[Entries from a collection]
════

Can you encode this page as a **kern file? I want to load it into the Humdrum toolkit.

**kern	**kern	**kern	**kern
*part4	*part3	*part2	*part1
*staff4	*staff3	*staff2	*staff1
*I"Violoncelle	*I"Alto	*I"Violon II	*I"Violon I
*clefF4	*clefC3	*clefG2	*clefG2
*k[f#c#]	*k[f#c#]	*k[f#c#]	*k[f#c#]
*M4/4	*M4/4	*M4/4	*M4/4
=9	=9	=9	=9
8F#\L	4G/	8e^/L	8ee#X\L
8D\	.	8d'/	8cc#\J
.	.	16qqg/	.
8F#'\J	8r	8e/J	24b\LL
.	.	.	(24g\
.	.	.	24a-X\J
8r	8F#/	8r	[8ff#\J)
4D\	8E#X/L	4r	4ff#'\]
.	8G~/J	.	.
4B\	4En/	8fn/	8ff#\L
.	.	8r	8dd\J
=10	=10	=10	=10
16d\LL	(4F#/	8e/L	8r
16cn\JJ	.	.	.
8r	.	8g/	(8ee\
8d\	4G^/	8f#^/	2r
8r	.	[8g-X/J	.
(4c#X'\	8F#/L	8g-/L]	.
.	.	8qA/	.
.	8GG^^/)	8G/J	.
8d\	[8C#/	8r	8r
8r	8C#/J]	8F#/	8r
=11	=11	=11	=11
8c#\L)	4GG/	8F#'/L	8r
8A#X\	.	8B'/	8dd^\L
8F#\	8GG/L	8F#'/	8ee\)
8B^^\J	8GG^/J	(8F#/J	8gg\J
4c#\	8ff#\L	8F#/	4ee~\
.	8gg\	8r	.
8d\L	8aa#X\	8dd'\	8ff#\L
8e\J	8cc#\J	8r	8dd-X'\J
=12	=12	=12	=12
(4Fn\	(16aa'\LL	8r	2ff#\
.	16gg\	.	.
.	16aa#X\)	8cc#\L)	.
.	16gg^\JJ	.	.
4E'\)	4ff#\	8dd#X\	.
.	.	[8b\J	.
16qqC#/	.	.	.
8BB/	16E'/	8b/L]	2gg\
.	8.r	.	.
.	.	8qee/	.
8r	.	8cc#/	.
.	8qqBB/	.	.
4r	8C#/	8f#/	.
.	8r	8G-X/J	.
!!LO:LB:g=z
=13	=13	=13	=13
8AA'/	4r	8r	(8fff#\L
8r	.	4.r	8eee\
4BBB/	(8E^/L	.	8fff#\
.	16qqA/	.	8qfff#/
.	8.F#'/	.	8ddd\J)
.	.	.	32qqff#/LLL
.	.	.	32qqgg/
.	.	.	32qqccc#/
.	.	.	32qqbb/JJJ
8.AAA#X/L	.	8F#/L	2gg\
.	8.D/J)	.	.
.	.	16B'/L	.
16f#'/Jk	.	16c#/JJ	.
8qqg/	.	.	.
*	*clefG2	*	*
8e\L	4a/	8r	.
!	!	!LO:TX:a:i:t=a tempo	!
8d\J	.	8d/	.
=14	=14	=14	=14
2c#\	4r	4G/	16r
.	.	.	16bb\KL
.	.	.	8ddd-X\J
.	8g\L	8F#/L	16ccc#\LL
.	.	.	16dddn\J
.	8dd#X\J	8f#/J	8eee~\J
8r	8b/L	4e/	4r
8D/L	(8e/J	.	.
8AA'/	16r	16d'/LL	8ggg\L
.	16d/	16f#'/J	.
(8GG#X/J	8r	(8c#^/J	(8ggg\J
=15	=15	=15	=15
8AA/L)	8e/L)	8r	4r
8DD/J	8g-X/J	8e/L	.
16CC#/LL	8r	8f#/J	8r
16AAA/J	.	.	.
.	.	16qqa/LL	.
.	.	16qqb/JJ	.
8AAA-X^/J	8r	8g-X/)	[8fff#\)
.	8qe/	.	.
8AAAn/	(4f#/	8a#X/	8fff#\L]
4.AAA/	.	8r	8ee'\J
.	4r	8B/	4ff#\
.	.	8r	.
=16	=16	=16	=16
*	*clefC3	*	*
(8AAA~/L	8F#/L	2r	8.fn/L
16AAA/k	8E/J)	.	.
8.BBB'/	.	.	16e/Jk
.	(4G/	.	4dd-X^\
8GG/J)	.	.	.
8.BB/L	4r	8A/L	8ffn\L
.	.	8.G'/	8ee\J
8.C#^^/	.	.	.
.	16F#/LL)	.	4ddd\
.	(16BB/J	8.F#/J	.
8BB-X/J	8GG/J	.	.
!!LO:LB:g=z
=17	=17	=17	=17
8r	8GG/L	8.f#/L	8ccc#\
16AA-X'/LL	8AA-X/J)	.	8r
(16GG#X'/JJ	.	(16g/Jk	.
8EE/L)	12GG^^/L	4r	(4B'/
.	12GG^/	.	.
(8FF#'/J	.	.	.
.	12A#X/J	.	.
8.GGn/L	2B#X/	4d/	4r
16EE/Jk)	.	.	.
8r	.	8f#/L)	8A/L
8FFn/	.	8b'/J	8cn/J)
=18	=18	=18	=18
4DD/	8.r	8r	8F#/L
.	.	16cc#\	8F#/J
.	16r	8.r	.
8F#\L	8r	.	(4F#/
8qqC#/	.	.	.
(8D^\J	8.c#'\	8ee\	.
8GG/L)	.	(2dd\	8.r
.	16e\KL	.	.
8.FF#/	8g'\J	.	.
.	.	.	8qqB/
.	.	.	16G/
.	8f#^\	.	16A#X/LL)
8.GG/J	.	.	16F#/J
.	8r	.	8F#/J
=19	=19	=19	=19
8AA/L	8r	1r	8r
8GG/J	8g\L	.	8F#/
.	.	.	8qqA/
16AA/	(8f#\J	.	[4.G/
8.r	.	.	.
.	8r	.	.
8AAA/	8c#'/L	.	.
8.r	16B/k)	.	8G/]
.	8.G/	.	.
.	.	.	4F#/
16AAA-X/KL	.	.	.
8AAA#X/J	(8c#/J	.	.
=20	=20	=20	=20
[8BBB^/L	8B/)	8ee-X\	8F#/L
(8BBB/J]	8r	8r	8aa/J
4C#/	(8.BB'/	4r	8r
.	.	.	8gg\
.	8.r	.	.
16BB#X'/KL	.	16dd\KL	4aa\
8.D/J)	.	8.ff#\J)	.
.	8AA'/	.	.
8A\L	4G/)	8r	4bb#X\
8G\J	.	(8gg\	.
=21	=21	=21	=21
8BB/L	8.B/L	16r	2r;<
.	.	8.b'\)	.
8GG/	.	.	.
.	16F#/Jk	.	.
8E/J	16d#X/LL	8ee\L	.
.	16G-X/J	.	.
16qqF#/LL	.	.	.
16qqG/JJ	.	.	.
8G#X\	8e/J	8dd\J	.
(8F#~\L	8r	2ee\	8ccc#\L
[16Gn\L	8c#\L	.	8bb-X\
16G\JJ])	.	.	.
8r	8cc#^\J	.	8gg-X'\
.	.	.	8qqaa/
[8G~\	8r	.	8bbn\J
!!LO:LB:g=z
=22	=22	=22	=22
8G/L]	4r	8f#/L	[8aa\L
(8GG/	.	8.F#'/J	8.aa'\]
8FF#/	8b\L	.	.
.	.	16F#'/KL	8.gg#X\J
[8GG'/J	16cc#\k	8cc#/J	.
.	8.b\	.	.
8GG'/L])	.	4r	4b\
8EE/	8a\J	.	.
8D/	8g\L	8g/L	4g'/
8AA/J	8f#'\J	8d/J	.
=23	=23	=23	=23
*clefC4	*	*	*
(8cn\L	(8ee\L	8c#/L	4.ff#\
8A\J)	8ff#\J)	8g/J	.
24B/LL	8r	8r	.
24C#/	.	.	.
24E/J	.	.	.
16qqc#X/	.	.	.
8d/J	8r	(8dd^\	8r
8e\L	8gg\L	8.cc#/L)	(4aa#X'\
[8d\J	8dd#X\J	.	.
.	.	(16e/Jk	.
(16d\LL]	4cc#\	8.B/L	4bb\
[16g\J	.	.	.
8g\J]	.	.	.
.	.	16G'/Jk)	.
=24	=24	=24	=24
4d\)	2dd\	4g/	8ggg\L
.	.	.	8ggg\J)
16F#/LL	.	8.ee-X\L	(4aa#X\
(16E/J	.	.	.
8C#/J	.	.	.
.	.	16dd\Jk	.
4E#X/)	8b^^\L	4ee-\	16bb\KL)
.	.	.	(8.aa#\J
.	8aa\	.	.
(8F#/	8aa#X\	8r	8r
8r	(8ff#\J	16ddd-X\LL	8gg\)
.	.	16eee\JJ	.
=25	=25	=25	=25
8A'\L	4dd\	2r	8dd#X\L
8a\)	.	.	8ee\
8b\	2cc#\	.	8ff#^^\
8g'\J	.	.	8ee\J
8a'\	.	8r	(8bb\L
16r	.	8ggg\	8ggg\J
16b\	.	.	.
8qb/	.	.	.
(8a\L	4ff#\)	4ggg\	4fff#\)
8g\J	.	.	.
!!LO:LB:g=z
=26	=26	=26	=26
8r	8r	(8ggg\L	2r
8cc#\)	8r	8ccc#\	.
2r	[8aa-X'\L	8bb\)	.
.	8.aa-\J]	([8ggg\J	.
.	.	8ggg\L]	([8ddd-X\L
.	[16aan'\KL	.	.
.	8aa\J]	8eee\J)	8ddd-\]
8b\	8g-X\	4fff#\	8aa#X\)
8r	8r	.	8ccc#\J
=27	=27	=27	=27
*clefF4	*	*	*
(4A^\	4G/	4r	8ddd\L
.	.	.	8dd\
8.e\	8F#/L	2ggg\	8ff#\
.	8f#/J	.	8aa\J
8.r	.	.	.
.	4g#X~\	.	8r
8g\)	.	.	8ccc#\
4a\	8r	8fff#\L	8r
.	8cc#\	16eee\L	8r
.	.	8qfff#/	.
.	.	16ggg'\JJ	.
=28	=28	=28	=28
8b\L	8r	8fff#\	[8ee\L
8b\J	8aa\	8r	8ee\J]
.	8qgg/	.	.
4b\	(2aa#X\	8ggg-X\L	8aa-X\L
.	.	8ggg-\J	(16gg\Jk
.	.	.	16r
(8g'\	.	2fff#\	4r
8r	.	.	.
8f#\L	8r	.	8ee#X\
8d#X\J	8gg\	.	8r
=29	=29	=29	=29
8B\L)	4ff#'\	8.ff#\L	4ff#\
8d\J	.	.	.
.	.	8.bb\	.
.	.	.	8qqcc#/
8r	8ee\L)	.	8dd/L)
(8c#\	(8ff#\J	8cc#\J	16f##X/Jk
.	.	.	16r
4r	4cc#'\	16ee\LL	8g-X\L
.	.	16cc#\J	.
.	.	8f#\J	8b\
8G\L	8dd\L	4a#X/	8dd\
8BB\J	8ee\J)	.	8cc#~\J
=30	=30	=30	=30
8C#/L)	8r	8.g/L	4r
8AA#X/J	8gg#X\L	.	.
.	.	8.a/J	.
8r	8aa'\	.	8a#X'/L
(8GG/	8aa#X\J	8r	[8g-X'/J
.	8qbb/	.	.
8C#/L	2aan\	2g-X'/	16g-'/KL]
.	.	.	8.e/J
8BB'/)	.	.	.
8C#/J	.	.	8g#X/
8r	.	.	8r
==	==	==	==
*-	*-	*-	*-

════

== JOB ==
Pick out every line of the items above that contains the string "kern", and copy each one in full.

== WRITTEN SOLUTION ==
Can you encode this page as a **kern file? I want to load it into the Humdrum toolkit.
**kern	**kern	**kern	**kern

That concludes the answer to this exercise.